## Working data

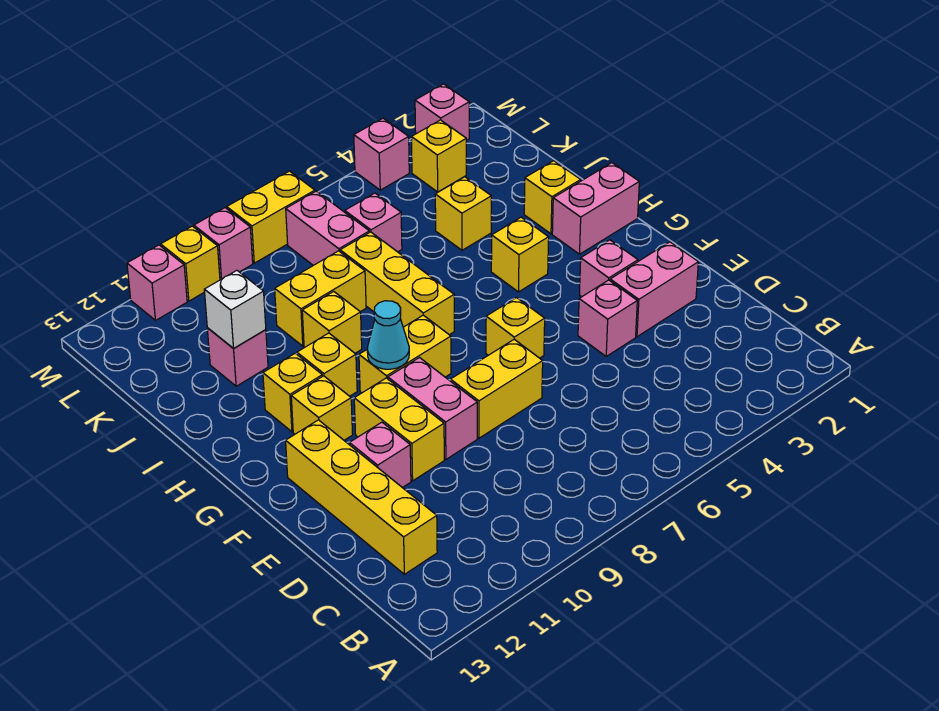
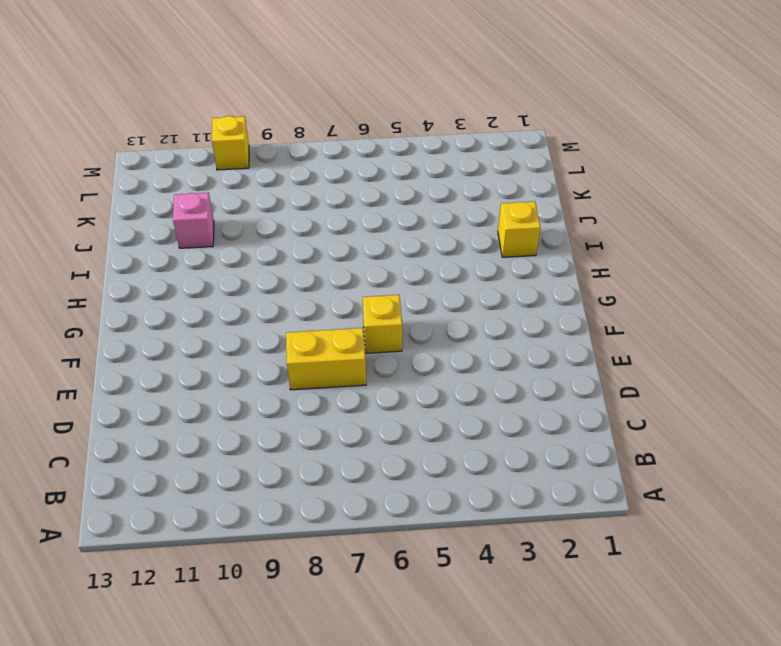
none -> yellow brick C12:F12 level 1
none -> pink brick E2:E3 level 1
none -> pink brick E4 level 1
none -> pink brick E9:F9 level 1

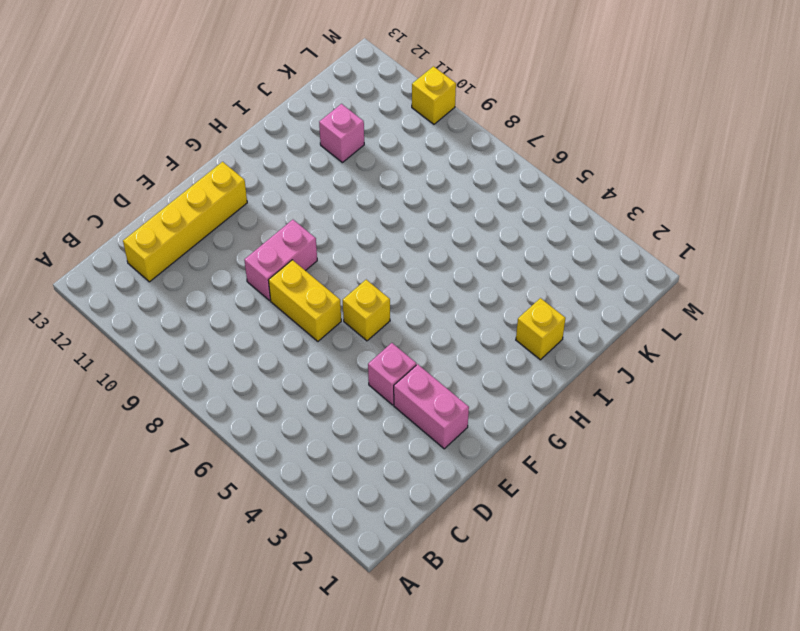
none -> yellow brick E10:F10 level 1
none -> pink brick E11 level 1
none -> pink brick F3 level 1
none -> yellow brick G8:G9 level 1

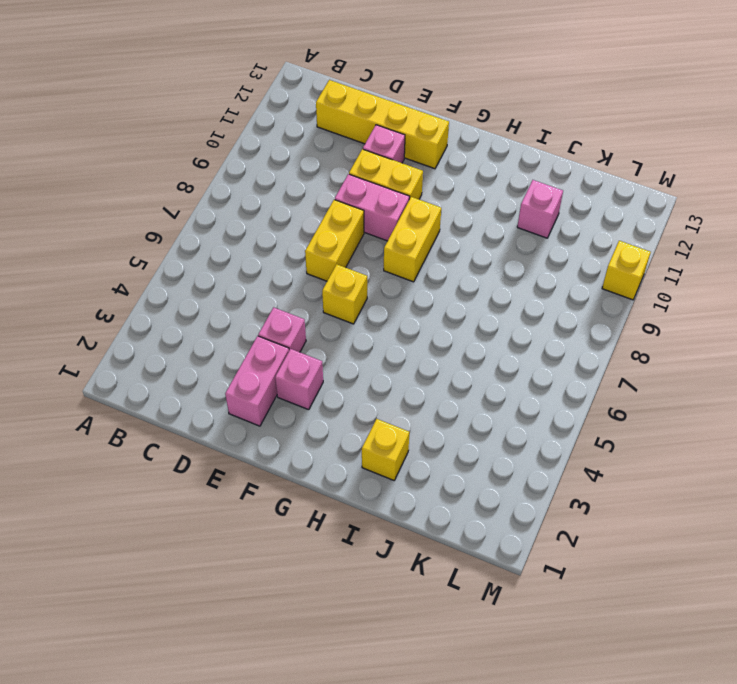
none -> yellow brick G11 level 1
none -> pink brick H1:H2 level 1
none -> yellow brick H4 level 1
none -> yellow brick H7:J7 level 1

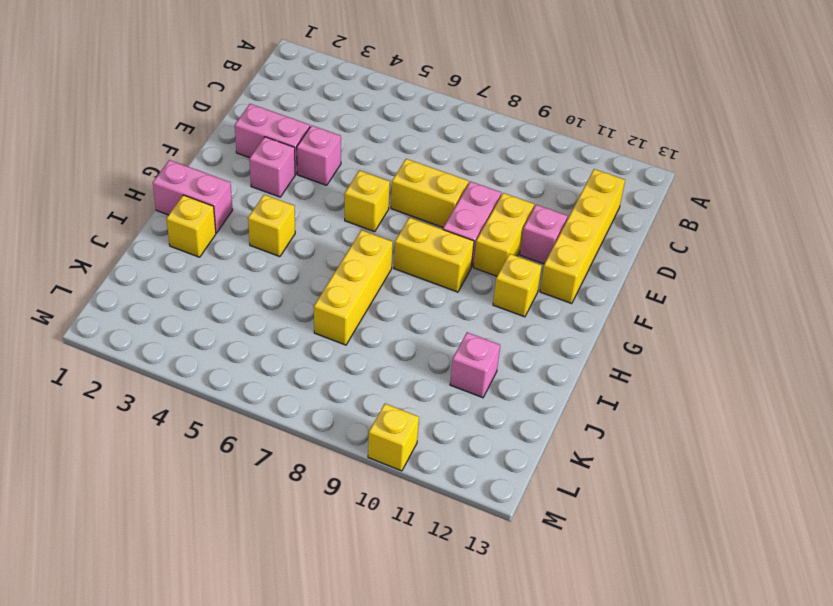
none -> yellow brick H10 level 1
none -> yellow brick H11 level 1
none -> yellow brick I9 level 1
none -> yellow brick J4 level 1

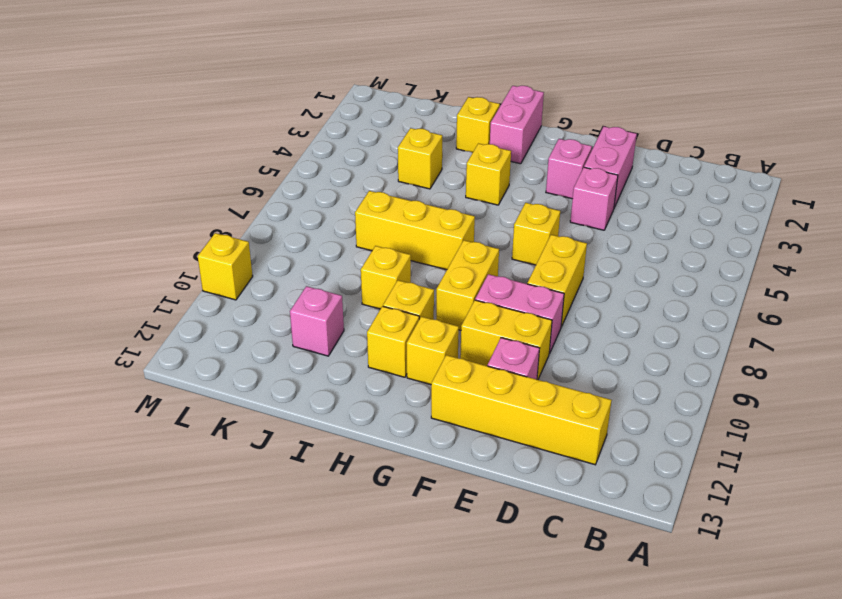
none -> yellow brick J8:J9 level 1
none -> pink brick K6 level 1
none -> pink brick K7:L7 level 1
none -> yellow brick L3 level 1

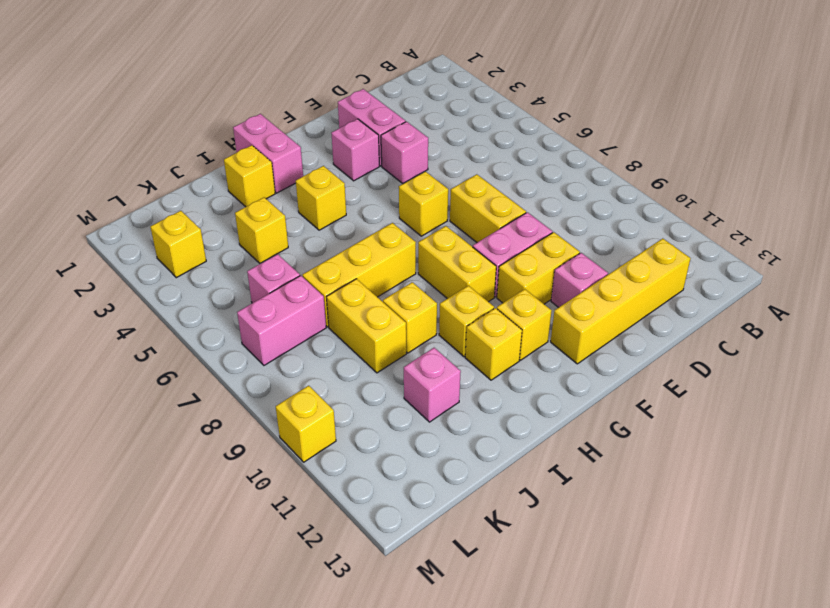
none -> pink brick M2 level 1
none -> pink brick M4 level 1
none -> yellow brick M7:M8 level 1
none -> pink brick M9 level 1

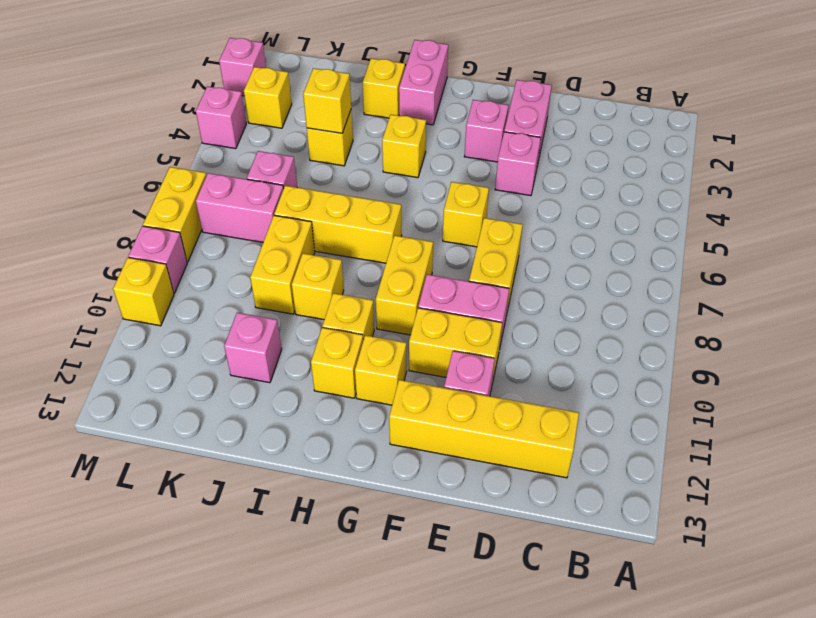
yellow brick J4 level 2 -> none
none -> pink brick M11 level 1
none -> cyan cone G9 level 2
none -> white brick J11 level 2

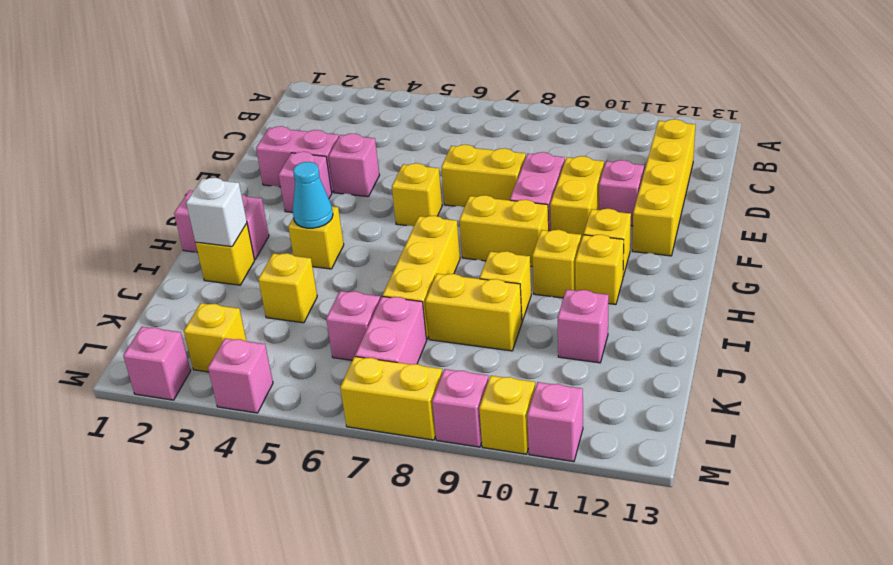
cyan cone H4 level 2 -> cyan cone G9 level 2
white brick I2 level 2 -> white brick J11 level 2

## Work required
All of the material shown above needs to be duplicated exactly. Omit every picture.

## Solution for this exercise
none -> yellow brick C12:F12 level 1
none -> pink brick E2:E3 level 1
none -> pink brick E4 level 1
none -> pink brick E9:F9 level 1

none -> yellow brick E10:F10 level 1
none -> pink brick E11 level 1
none -> pink brick F3 level 1
none -> yellow brick G8:G9 level 1

none -> yellow brick G11 level 1
none -> pink brick H1:H2 level 1
none -> yellow brick H4 level 1
none -> yellow brick H7:J7 level 1

none -> yellow brick H10 level 1
none -> yellow brick H11 level 1
none -> yellow brick I9 level 1
none -> yellow brick J4 level 1

none -> yellow brick J8:J9 level 1
none -> pink brick K6 level 1
none -> pink brick K7:L7 level 1
none -> yellow brick L3 level 1

none -> pink brick M2 level 1
none -> pink brick M4 level 1
none -> yellow brick M7:M8 level 1
none -> pink brick M9 level 1

yellow brick J4 level 2 -> none
none -> pink brick M11 level 1
none -> cyan cone G9 level 2
none -> white brick J11 level 2

cyan cone H4 level 2 -> cyan cone G9 level 2
white brick I2 level 2 -> white brick J11 level 2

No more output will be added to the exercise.